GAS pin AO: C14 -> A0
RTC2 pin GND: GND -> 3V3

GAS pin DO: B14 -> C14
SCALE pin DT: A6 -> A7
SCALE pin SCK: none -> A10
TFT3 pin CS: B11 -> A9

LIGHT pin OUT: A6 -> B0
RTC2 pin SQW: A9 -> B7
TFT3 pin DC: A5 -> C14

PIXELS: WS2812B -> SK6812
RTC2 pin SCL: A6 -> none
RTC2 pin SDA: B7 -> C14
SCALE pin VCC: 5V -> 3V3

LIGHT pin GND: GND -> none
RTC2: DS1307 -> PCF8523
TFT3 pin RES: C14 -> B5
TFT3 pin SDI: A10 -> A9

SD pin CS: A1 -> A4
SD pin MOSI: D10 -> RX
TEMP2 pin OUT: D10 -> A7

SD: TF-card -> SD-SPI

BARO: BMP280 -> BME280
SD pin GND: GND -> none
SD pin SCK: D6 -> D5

☆ ☆ ☆ ☆

*Assigned task:* Work through the listing above, counting every line that has the string "none" in it. Give only the final count.

*Expected output:* 4